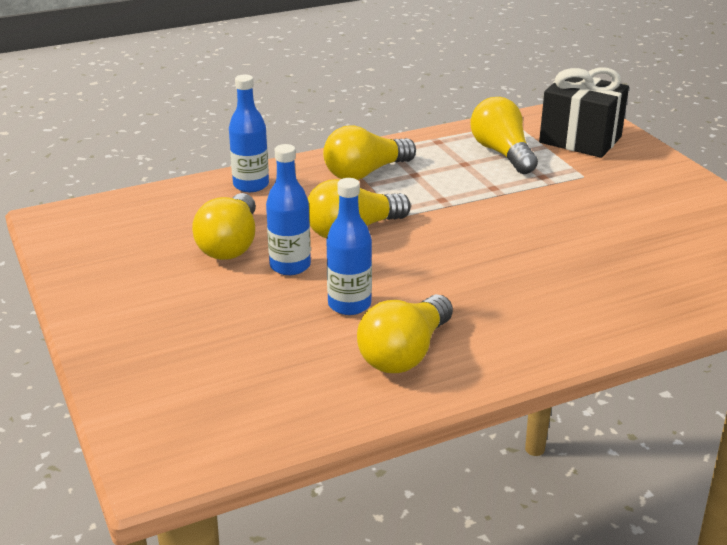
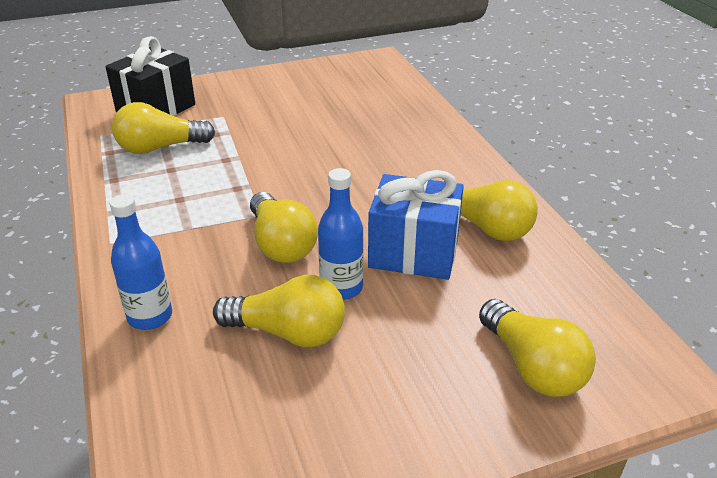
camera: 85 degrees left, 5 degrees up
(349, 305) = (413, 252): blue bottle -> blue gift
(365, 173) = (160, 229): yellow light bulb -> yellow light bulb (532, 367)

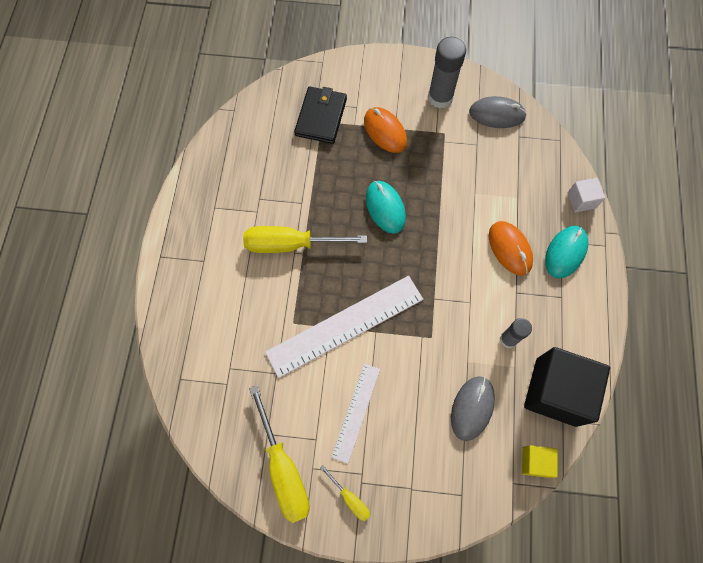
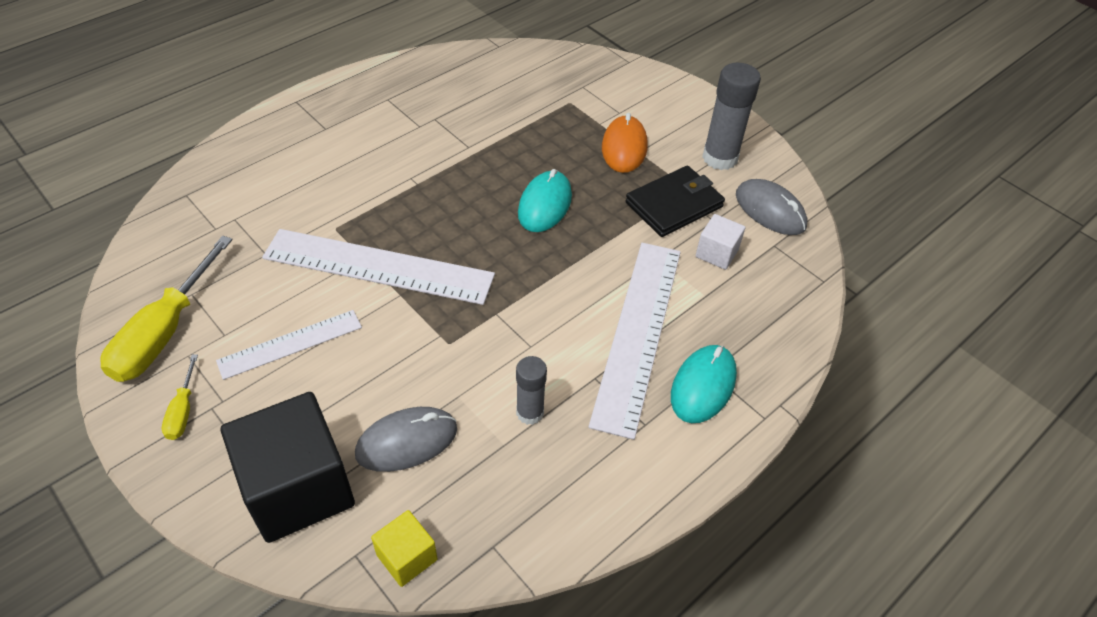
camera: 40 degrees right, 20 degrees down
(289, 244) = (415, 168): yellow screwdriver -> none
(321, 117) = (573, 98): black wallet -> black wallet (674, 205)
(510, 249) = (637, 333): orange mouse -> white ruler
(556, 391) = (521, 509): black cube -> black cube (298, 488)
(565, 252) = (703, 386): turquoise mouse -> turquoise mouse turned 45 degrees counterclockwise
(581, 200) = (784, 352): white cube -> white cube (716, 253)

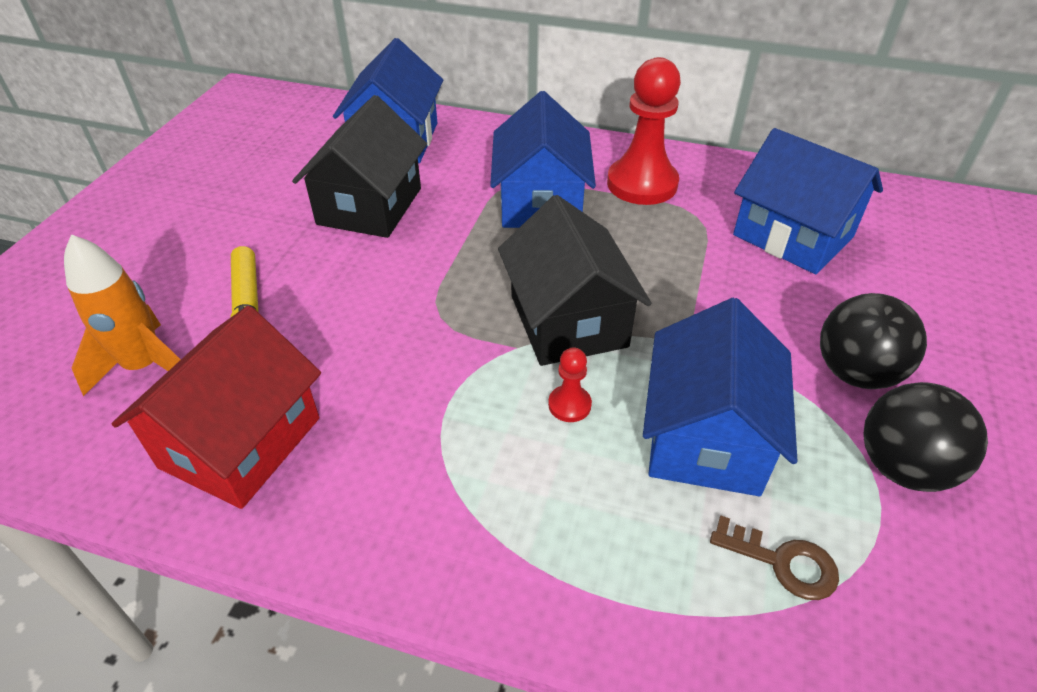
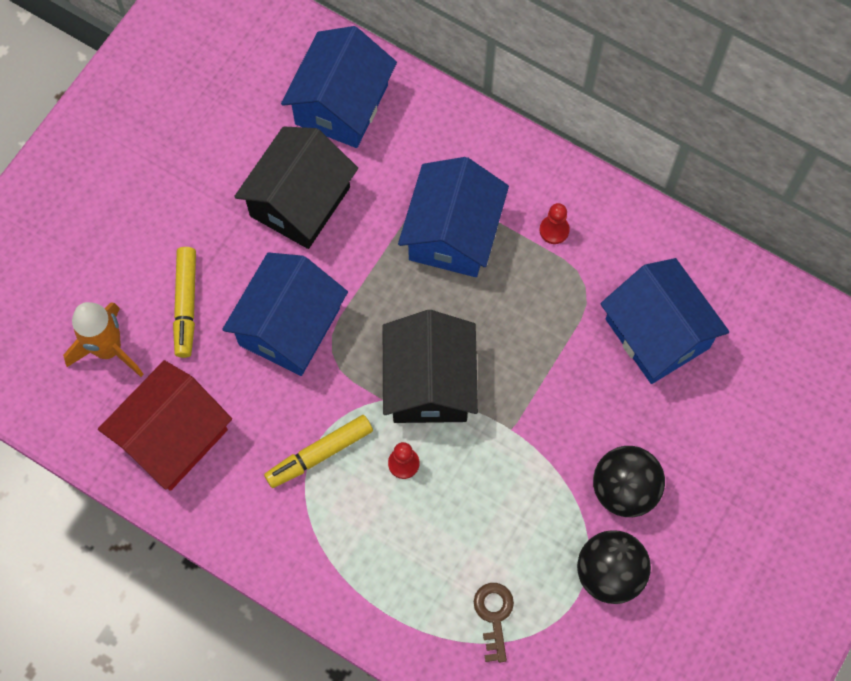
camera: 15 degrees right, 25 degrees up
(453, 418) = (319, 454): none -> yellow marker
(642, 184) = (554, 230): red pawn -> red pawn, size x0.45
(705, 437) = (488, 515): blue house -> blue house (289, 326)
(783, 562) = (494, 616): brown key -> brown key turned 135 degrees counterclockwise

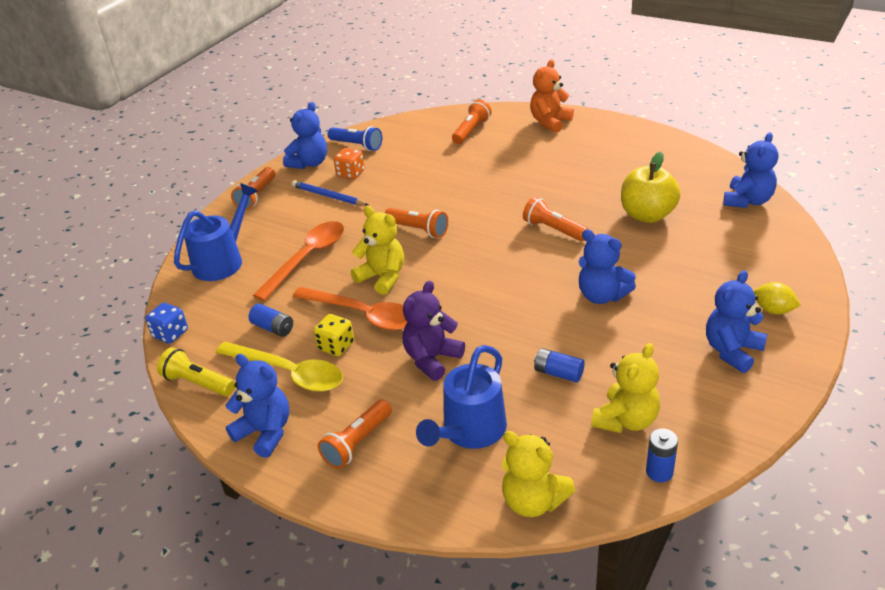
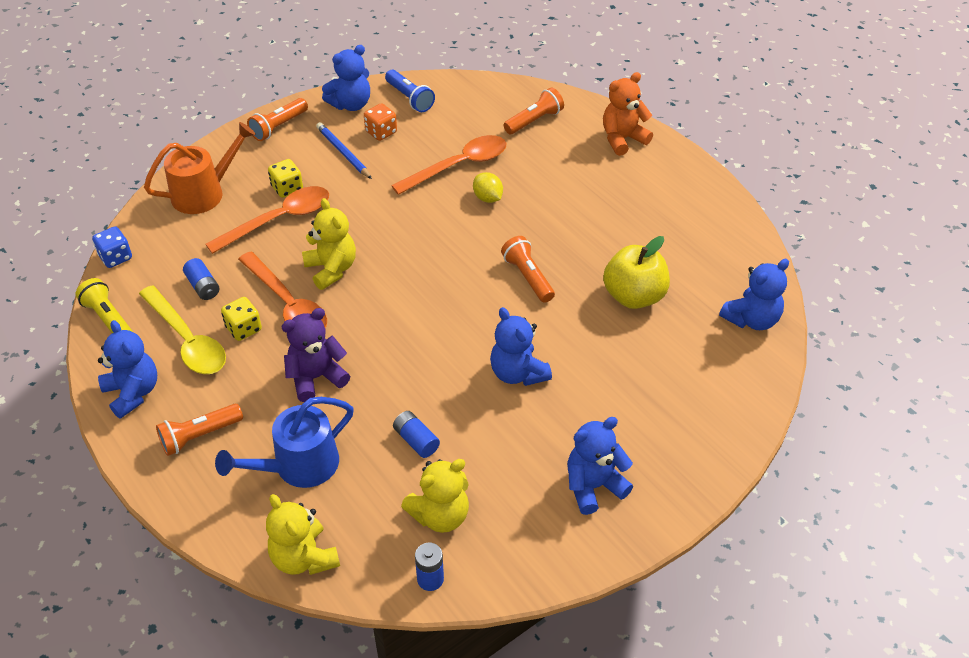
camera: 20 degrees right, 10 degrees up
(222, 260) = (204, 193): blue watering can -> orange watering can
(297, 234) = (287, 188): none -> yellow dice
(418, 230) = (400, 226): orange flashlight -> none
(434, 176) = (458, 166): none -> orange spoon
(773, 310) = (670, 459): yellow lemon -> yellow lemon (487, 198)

**********

#### Exercise details:
Reproduce the data above verbatim, minus any images.

#### Task response:
camera: 85 degrees left, 5 degrees up
(349, 305) = (413, 252): blue bottle -> blue gift
(365, 173) = (160, 229): yellow light bulb -> yellow light bulb (532, 367)

camera: 40 degrees right, 20 degrees down
(289, 244) = (415, 168): yellow screwdriver -> none
(321, 117) = (573, 98): black wallet -> black wallet (674, 205)
(510, 249) = (637, 333): orange mouse -> white ruler
(556, 391) = (521, 509): black cube -> black cube (298, 488)
(565, 252) = (703, 386): turquoise mouse -> turquoise mouse turned 45 degrees counterclockwise
(581, 200) = (784, 352): white cube -> white cube (716, 253)

camera: 15 degrees right, 25 degrees up
(453, 418) = (319, 454): none -> yellow marker
(642, 184) = (554, 230): red pawn -> red pawn, size x0.45
(705, 437) = (488, 515): blue house -> blue house (289, 326)
(783, 562) = (494, 616): brown key -> brown key turned 135 degrees counterclockwise

camera: 20 degrees right, 10 degrees up
(222, 260) = (204, 193): blue watering can -> orange watering can
(297, 234) = (287, 188): none -> yellow dice
(418, 230) = (400, 226): orange flashlight -> none
(434, 176) = (458, 166): none -> orange spoon
(773, 310) = (670, 459): yellow lemon -> yellow lemon (487, 198)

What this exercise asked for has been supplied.